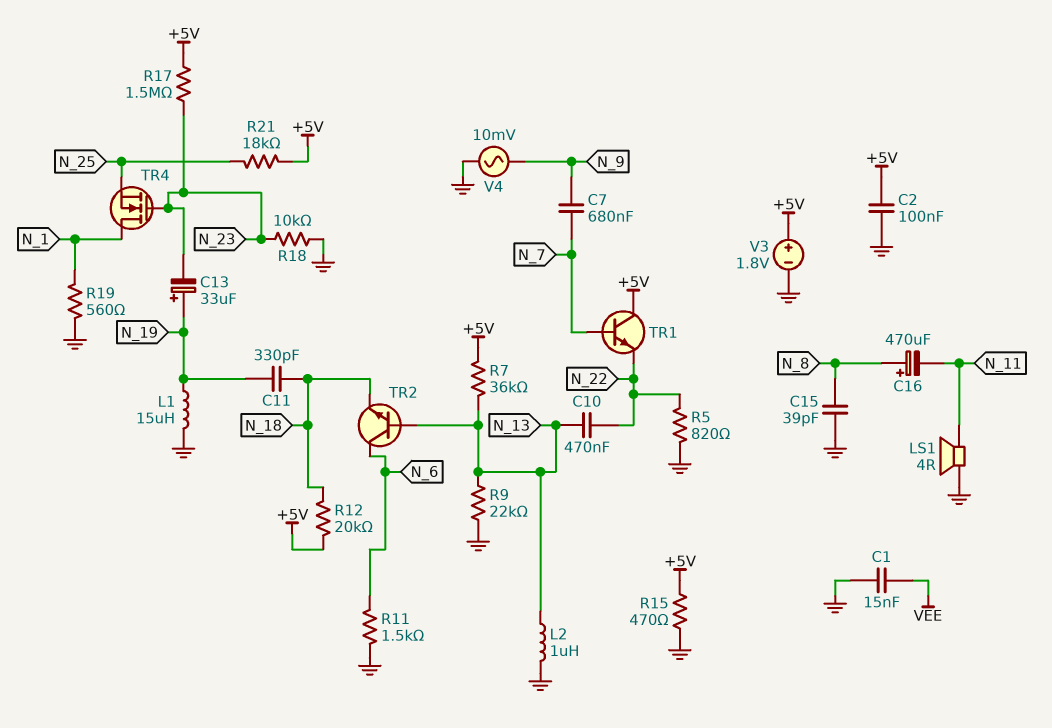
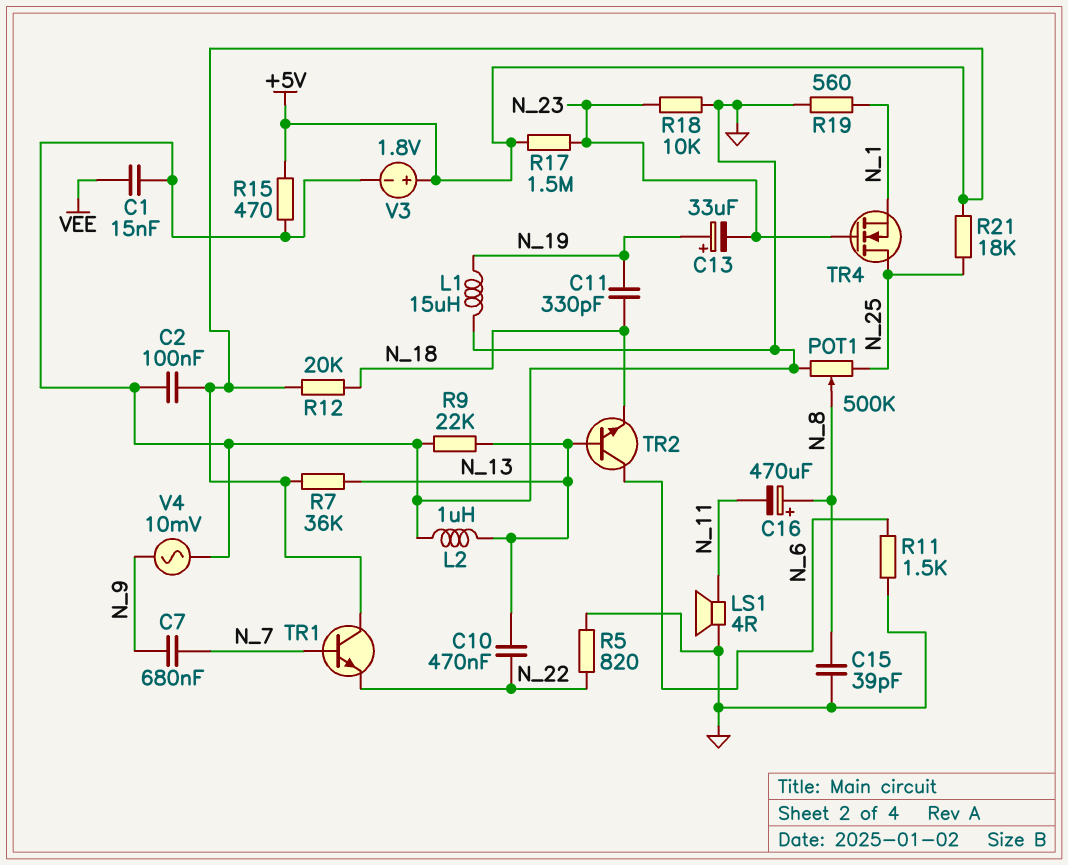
POT1: none -> 500k (GND, N_25, wiper N_8)
TR4: NMOS (G N_23, D N_1, S N_25) -> NMOS (G N_23, D N_25, S N_1)

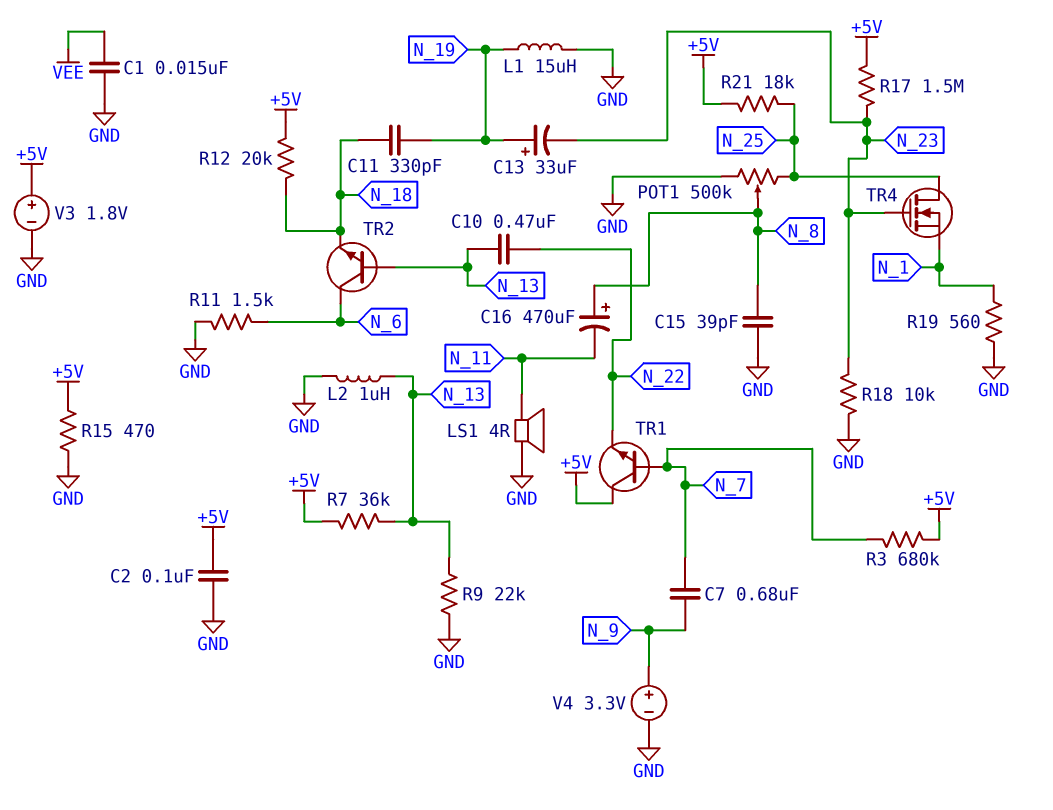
R3: none -> 680k (+5V, N_7)
R5: 820 (GND, N_22) -> none
V4: AC 10mV (GND, N_9) -> 3.3V (plus N_9, minus GND)

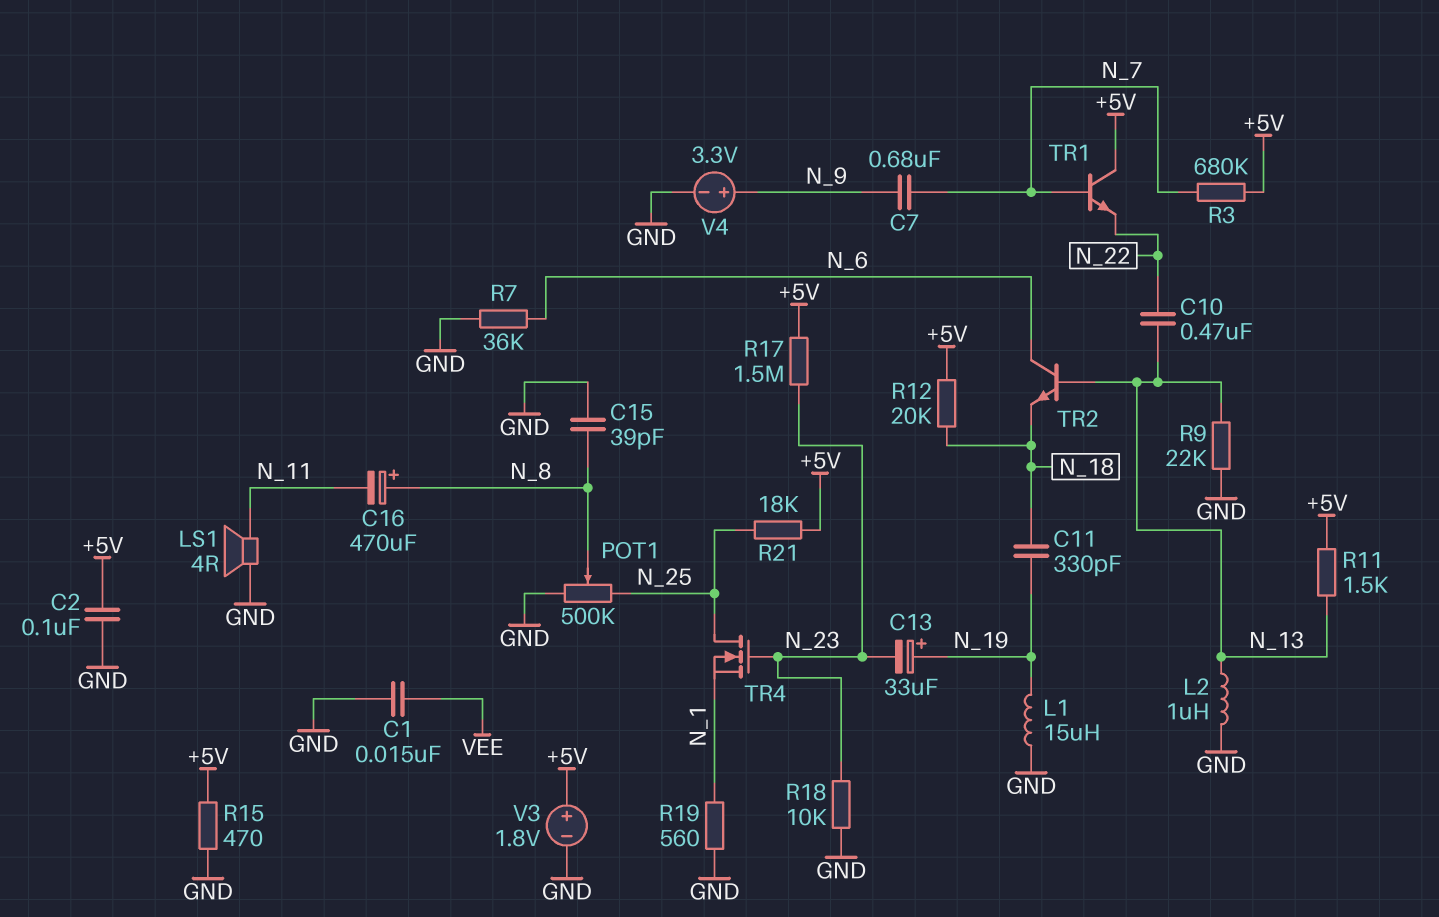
R7: 36k (+5V, N_13) -> 36k (GND, N_6)
R11: 1.5k (GND, N_6) -> 1.5k (+5V, N_13)

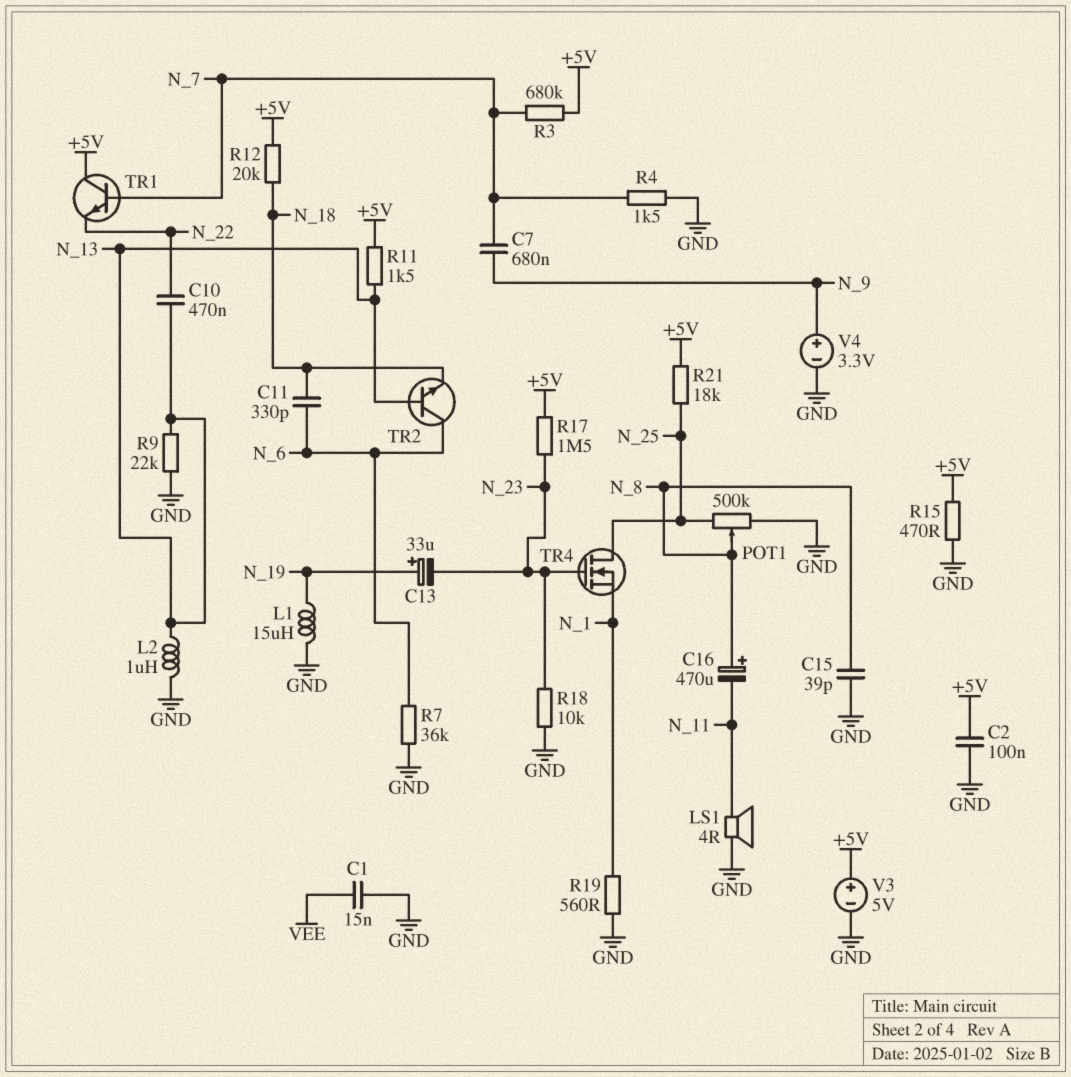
C11: 330pF (N_18, N_19) -> 330pF (N_6, N_18)
R4: none -> 1.5k (GND, N_7)
V3: 1.8V (plus +5V, minus GND) -> 5V (plus +5V, minus GND)

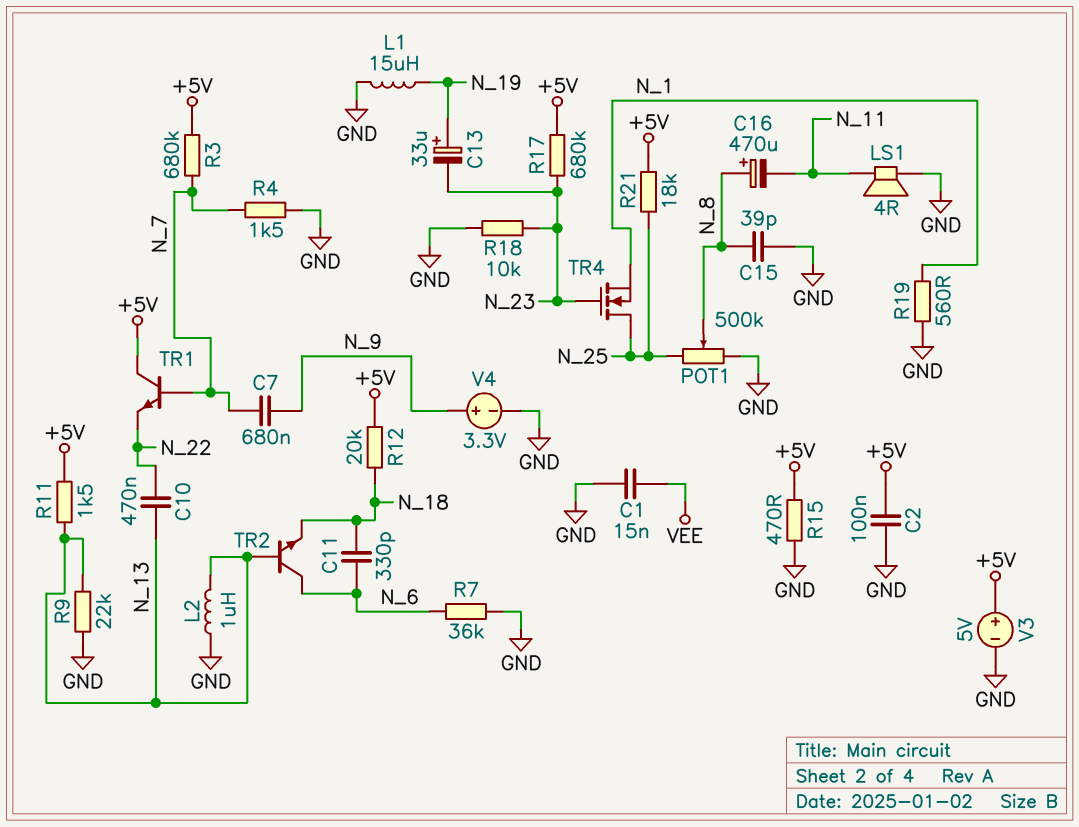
R17: 1.5M (+5V, N_23) -> 680k (+5V, N_23)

------------------------------------------------------------

> Exercise description
Exactly as written, reproduce the lines from the one containing "R4: none -> 1.5k (GND, N_7)" through the last line of the entries above, and leave every picture out.

> The answer
R4: none -> 1.5k (GND, N_7)
V3: 1.8V (plus +5V, minus GND) -> 5V (plus +5V, minus GND)

R17: 1.5M (+5V, N_23) -> 680k (+5V, N_23)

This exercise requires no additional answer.